[Activity] Start your answer with the line containing "red fish [240,490,363,615]" and end it with the last line of the records below, retyping every line between exactly and adding nothing.

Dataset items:
---

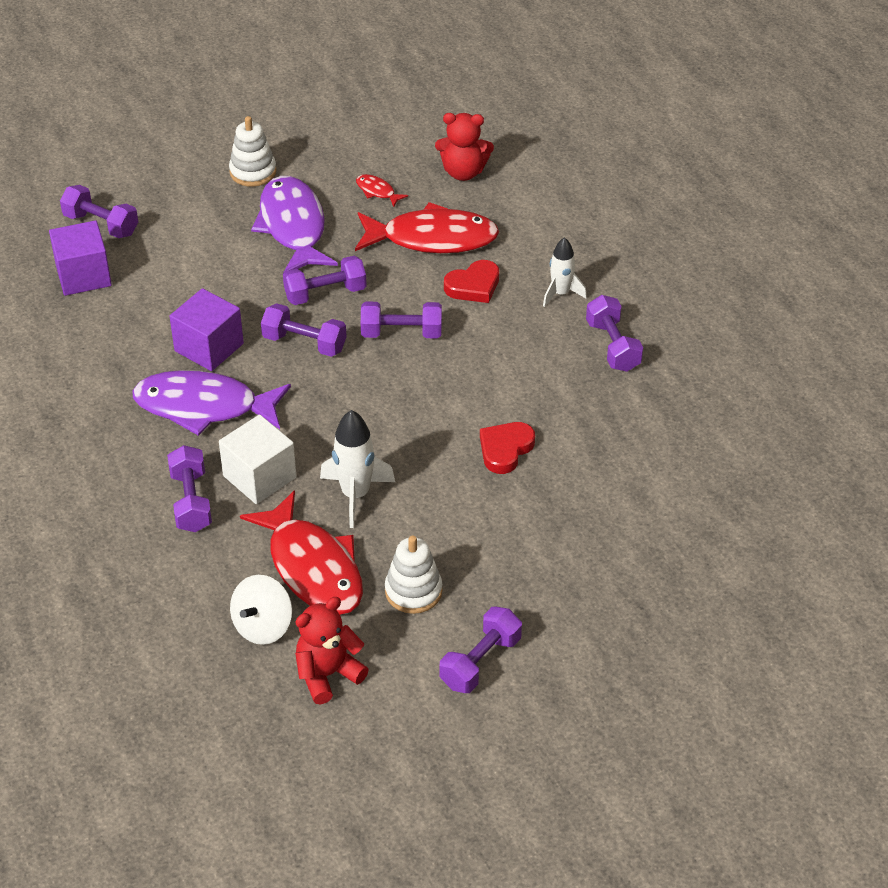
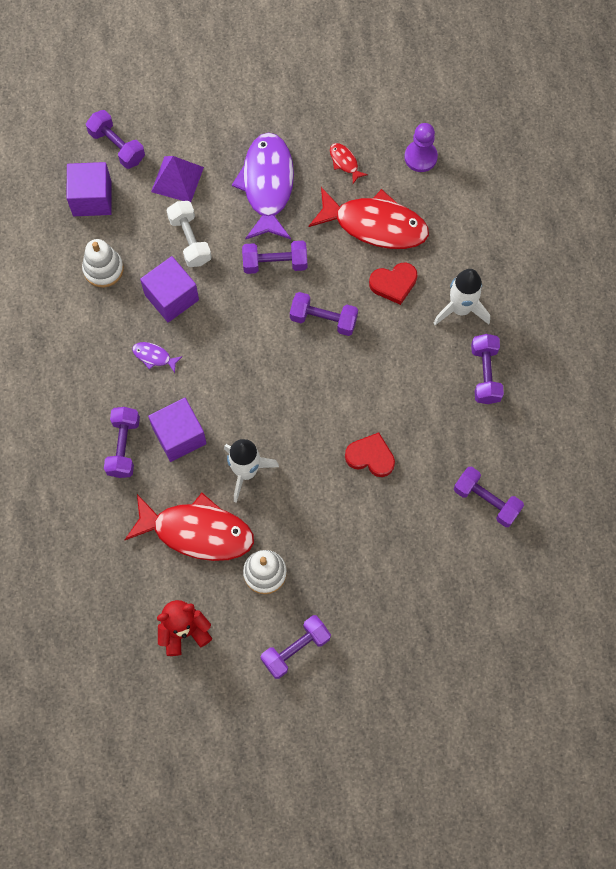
camera: 15 degrees right, 25 degrees up
purple fish [132,370,291,436] -> purple fish [132,342,183,373], size x0.41
white cube [219,415,297,504] -> purple cube [148,398,207,462]
white stacking toy [229,116,276,187] -> white stacking toy moved to [82,239,124,287]
white spinning top [230,575,292,645] -> none
red fish [240,490,363,615] -> red fish turned 60 degrees counterclockwise [125,493,254,561]
purple dumbbell [261,303,347,357] -> purple dumbbell moved to [454,467,524,527]
red teddy bear [435,113,494,181] -> purple pawn [404,123,438,172]
red heart [480,422,535,474] -> red heart turned 60 degrees clockwise [345,433,395,477]
white rocket [543,237,587,307] -> white rocket [433,269,490,325], size x1.50
none -> purple pyramid [151,156,204,202]
none -> white dumbbell [166,201,212,267]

---

[Task result]
red fish [240,490,363,615] -> red fish turned 60 degrees counterclockwise [125,493,254,561]
purple dumbbell [261,303,347,357] -> purple dumbbell moved to [454,467,524,527]
red teddy bear [435,113,494,181] -> purple pawn [404,123,438,172]
red heart [480,422,535,474] -> red heart turned 60 degrees clockwise [345,433,395,477]
white rocket [543,237,587,307] -> white rocket [433,269,490,325], size x1.50
none -> purple pyramid [151,156,204,202]
none -> white dumbbell [166,201,212,267]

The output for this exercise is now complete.